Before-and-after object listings
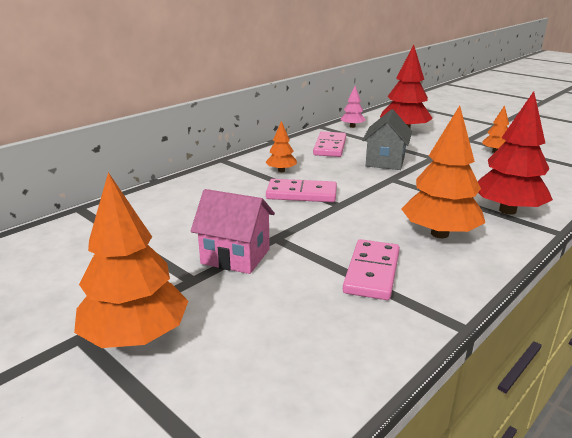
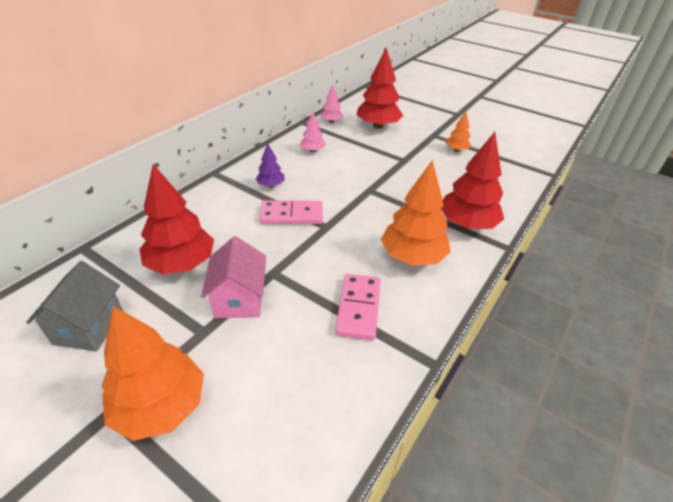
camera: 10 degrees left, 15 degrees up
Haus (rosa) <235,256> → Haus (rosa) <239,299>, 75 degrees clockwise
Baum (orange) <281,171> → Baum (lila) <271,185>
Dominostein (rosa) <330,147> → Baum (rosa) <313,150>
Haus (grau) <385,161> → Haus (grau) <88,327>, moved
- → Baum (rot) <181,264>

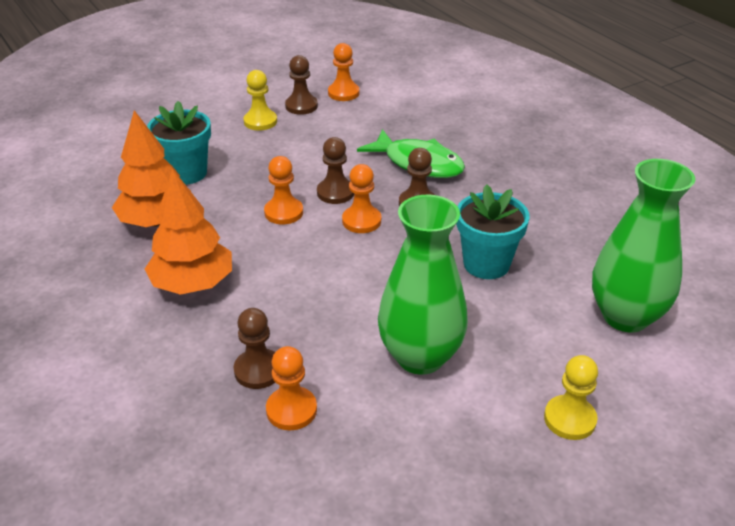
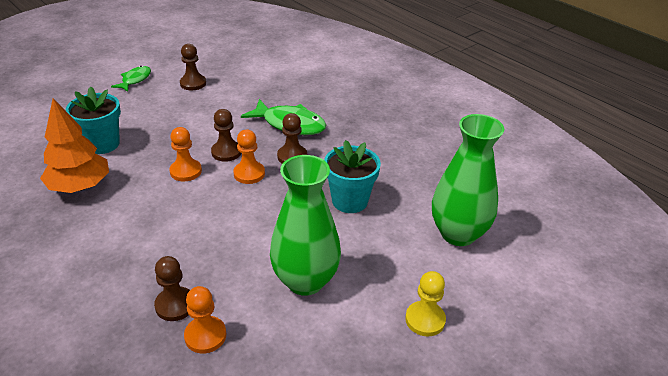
camera: 10 degrees left, 0 degrees up
Baum (orange) <193,284> → -
Bauer (gelb) <260,121> → -
Bauer (orange) <343,93> → -
- → Fisch (grün) <135,80>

_WHAT TO DO_.
Filter the entries above down to the lines that contain "rosa".

_ANSWER FOR THIS EXERCISE_.
Haus (rosa) <235,256> → Haus (rosa) <239,299>, 75 degrees clockwise
Dominostein (rosa) <330,147> → Baum (rosa) <313,150>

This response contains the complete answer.